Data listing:
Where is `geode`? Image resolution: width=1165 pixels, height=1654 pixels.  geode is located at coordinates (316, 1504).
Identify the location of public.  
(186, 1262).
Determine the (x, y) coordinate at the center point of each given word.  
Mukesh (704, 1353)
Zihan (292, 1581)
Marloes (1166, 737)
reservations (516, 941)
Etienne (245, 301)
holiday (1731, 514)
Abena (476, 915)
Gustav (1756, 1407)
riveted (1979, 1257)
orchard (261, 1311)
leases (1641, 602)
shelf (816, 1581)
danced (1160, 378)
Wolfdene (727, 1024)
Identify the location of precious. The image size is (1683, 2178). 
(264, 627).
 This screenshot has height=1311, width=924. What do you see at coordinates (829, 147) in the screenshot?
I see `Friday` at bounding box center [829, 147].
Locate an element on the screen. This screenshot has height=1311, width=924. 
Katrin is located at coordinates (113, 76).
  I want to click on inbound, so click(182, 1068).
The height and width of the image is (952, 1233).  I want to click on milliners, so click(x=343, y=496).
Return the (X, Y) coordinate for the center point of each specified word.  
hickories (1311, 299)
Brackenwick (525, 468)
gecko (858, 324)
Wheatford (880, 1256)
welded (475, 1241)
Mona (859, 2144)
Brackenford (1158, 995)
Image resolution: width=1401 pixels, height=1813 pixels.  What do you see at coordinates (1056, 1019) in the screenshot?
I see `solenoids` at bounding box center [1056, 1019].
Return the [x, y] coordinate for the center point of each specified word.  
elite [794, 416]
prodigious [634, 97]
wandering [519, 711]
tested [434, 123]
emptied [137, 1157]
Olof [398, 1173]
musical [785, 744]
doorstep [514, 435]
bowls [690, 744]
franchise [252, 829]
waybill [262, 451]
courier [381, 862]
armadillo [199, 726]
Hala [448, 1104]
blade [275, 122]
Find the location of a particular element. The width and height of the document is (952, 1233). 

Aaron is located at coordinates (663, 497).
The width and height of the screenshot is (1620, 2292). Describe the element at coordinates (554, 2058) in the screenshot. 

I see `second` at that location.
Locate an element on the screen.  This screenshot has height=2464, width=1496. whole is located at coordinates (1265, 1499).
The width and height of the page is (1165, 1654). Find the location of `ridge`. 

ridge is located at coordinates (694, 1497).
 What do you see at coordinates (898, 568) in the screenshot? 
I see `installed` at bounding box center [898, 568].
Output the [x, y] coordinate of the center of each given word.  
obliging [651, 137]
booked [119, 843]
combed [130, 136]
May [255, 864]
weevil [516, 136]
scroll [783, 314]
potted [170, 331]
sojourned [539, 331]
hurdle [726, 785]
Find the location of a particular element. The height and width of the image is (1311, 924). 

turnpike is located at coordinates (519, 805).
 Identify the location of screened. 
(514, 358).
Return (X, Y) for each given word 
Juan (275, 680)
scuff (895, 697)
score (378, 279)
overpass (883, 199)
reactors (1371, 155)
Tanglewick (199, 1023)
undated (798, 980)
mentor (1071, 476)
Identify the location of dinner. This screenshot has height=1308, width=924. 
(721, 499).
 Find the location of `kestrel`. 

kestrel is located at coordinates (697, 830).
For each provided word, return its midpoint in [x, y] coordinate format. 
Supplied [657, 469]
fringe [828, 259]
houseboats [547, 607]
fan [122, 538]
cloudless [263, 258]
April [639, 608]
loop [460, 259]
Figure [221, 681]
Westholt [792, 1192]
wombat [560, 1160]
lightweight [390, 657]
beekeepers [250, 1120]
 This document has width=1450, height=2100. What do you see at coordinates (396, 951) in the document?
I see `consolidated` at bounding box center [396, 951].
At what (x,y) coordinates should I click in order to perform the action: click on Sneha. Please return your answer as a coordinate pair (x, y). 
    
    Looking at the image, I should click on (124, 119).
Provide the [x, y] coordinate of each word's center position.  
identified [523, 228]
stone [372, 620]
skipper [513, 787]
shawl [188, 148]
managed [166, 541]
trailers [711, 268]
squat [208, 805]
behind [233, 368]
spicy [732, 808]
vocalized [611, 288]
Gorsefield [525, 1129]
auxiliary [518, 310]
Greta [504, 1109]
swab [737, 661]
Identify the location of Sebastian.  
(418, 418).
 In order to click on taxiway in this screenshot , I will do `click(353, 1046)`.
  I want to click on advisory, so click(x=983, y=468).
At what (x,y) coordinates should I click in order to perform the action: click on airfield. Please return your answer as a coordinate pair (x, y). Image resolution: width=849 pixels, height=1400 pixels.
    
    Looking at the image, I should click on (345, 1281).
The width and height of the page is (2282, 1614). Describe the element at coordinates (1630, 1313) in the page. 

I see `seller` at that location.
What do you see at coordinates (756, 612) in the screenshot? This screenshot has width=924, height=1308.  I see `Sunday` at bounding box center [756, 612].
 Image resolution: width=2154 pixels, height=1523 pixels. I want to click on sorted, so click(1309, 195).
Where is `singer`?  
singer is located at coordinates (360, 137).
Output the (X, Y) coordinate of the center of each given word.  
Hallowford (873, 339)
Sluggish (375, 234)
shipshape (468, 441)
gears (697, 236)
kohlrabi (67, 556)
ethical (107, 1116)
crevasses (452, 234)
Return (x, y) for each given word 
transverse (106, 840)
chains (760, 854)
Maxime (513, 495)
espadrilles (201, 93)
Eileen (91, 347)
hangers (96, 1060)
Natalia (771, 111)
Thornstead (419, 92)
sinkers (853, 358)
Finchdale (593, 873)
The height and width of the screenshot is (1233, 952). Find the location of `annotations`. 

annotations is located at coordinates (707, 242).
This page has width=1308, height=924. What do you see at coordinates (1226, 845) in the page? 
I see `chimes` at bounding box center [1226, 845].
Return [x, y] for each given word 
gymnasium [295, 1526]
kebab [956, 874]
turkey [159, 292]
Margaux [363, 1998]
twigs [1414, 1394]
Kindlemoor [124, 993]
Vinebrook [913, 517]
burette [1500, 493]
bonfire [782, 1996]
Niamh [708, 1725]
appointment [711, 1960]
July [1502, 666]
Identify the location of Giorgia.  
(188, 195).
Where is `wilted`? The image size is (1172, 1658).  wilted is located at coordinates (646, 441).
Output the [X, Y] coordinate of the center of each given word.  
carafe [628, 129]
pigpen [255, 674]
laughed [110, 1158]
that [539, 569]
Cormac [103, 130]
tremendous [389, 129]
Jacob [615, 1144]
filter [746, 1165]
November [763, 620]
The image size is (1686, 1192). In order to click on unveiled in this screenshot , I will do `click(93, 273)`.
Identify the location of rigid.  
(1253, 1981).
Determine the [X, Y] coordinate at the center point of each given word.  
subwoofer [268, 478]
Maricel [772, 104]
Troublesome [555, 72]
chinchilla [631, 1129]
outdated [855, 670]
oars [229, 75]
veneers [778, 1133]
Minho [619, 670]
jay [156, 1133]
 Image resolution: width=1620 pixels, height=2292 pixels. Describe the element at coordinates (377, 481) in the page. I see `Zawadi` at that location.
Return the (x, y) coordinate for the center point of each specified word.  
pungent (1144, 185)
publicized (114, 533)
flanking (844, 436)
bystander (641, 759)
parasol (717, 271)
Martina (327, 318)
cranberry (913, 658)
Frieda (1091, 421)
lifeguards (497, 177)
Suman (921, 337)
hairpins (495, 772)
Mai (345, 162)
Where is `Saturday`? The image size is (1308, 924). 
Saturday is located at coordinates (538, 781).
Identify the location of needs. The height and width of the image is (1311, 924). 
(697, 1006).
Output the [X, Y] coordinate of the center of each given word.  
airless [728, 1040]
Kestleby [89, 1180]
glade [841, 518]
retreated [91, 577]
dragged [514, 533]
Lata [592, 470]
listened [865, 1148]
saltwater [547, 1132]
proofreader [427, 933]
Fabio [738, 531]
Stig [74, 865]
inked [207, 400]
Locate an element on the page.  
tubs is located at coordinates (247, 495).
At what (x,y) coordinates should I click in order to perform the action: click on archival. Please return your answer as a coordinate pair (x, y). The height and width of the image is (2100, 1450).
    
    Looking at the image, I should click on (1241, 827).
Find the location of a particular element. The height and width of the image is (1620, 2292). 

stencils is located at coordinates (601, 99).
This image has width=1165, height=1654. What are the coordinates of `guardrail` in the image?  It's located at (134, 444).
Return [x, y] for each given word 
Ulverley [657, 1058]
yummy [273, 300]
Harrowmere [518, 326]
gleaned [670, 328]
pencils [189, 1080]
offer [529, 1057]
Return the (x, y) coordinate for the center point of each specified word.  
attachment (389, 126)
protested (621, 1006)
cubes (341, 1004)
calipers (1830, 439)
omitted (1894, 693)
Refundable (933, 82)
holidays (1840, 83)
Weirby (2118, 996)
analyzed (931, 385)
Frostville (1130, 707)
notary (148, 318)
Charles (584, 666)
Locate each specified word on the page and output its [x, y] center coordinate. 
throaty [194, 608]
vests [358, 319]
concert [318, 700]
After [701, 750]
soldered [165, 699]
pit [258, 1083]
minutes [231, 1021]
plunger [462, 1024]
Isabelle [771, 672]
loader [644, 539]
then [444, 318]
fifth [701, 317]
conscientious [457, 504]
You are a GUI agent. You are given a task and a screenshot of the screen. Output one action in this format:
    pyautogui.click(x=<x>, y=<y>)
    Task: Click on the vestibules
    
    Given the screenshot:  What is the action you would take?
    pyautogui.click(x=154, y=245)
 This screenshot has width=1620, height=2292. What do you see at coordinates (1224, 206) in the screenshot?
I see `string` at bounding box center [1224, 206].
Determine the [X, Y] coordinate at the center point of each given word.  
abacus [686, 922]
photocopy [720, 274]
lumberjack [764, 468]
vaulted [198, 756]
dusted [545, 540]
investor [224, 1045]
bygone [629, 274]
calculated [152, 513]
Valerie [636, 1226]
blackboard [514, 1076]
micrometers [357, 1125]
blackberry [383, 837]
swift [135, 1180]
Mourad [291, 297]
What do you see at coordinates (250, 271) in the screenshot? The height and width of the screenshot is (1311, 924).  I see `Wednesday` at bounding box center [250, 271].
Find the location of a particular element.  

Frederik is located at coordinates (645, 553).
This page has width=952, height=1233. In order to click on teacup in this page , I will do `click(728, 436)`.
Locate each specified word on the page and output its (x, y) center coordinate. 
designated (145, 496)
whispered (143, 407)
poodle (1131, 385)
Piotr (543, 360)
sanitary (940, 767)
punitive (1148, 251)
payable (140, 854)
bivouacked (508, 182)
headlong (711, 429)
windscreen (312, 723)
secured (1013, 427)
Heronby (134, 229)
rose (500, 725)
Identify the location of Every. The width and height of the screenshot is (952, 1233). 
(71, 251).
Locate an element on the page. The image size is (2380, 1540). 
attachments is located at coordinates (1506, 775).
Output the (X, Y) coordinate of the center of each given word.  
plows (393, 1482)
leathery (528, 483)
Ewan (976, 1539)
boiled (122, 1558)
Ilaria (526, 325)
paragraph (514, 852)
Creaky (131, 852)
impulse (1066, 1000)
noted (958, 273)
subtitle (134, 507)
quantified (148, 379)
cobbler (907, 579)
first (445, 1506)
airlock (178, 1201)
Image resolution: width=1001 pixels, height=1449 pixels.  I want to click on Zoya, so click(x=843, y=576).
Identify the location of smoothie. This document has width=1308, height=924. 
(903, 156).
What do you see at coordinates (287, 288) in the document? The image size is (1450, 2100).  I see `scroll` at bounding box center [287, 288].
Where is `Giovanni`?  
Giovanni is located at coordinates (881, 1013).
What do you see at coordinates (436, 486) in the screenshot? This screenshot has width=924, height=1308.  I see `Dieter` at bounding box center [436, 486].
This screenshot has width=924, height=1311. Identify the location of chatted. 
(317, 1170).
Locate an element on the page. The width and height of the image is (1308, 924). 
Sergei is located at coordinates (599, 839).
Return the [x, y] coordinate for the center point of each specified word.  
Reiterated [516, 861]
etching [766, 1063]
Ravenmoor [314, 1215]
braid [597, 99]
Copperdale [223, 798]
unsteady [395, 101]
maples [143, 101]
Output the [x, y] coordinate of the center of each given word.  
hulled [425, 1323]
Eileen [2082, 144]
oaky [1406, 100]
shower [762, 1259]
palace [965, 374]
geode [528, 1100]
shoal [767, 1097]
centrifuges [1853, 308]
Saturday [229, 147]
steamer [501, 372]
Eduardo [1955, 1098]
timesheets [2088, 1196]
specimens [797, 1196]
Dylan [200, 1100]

### Set exercise
Can you format the stretch of rows from the line containing "flanking (844, 436)" through the line containing "gleaned [670, 328]", both ends included, as a numbered list with blank lines left out?

### Written reply
1. flanking (844, 436)
2. bystander (641, 759)
3. parasol (717, 271)
4. Martina (327, 318)
5. cranberry (913, 658)
6. Frieda (1091, 421)
7. lifeguards (497, 177)
8. Suman (921, 337)
9. hairpins (495, 772)
10. Mai (345, 162)
11. Where is `Saturday`? The image size is (1308, 924). 
12. Saturday is located at coordinates (538, 781).
13. Identify the location of needs. The height and width of the image is (1311, 924). 
14. (697, 1006).
15. Output the [X, Y] coordinate of the center of each given word.  
16. airless [728, 1040]
17. Kestleby [89, 1180]
18. glade [841, 518]
19. retreated [91, 577]
20. dragged [514, 533]
21. Lata [592, 470]
22. listened [865, 1148]
23. saltwater [547, 1132]
24. proofreader [427, 933]
25. Fabio [738, 531]
26. Stig [74, 865]
27. inked [207, 400]
28. Locate an element on the page.  
29. tubs is located at coordinates (247, 495).
30. At what (x,y) coordinates should I click in order to perform the action: click on archival. Please return your answer as a coordinate pair (x, y). The height and width of the image is (2100, 1450).
31.     Looking at the image, I should click on (1241, 827).
32. Find the location of a particular element. The height and width of the image is (1620, 2292). 
33. stencils is located at coordinates (601, 99).
34. This image has width=1165, height=1654. What are the coordinates of `guardrail` in the image?  It's located at (134, 444).
35. Return [x, y] for each given word 
36. Ulverley [657, 1058]
37. yummy [273, 300]
38. Harrowmere [518, 326]
39. gleaned [670, 328]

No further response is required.